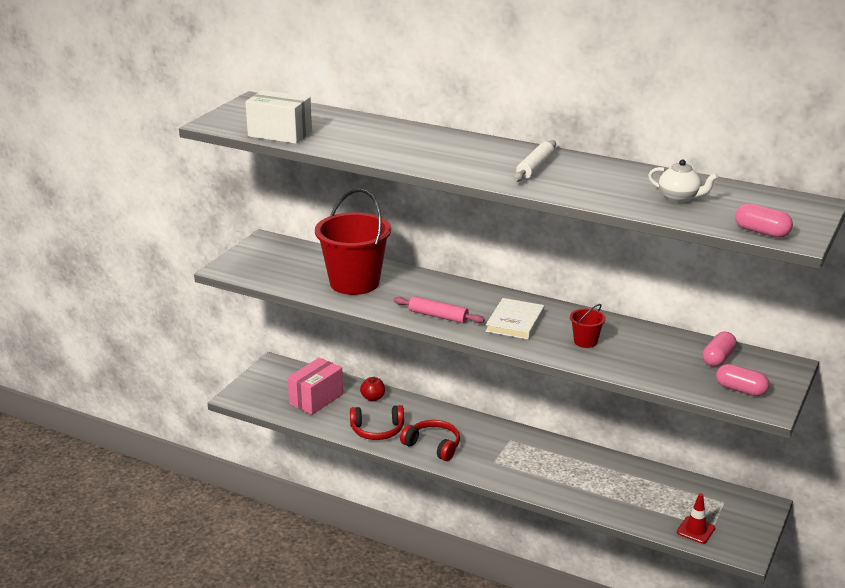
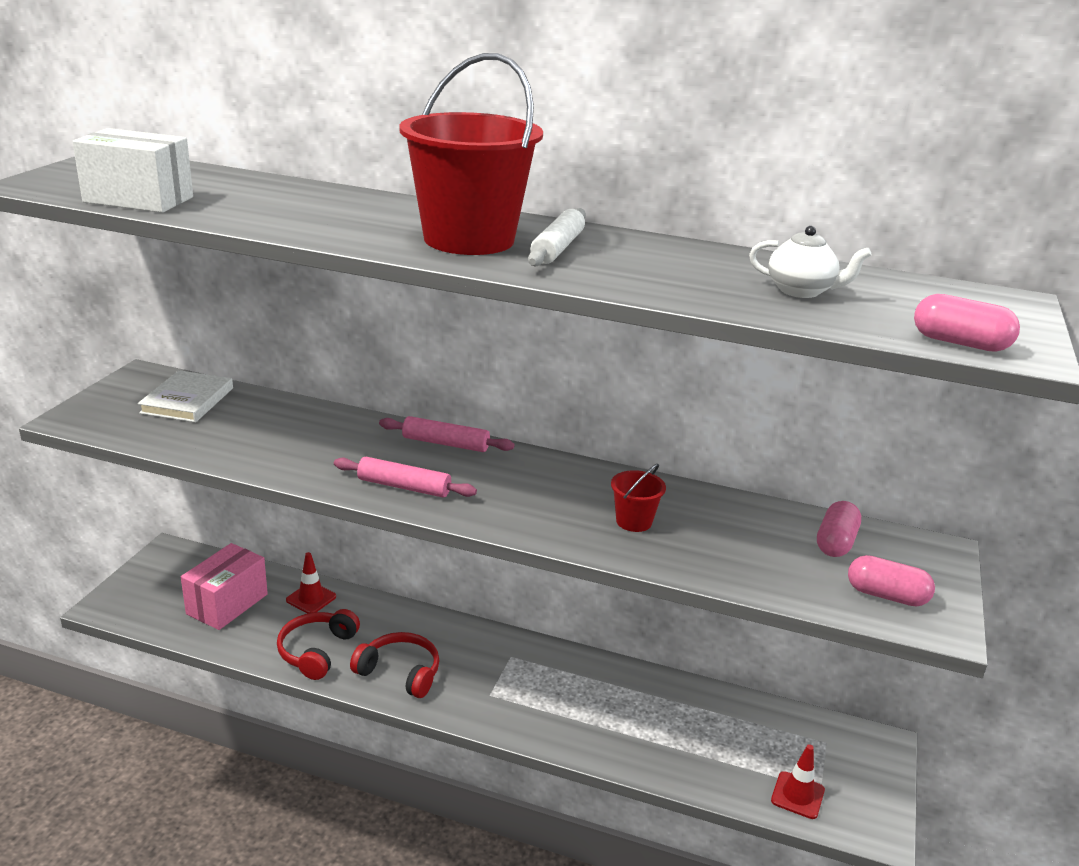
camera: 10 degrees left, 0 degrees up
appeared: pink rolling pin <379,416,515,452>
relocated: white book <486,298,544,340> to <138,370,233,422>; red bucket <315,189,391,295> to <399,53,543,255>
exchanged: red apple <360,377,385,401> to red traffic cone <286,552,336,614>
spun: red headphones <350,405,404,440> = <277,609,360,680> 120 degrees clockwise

* * * * * * *

== Activity ==
Repeat the whole of the material above exactly, but keep the pictures out.

== Answer area ==
camera: 10 degrees left, 0 degrees up
appeared: pink rolling pin <379,416,515,452>
relocated: white book <486,298,544,340> to <138,370,233,422>; red bucket <315,189,391,295> to <399,53,543,255>
exchanged: red apple <360,377,385,401> to red traffic cone <286,552,336,614>
spun: red headphones <350,405,404,440> = <277,609,360,680> 120 degrees clockwise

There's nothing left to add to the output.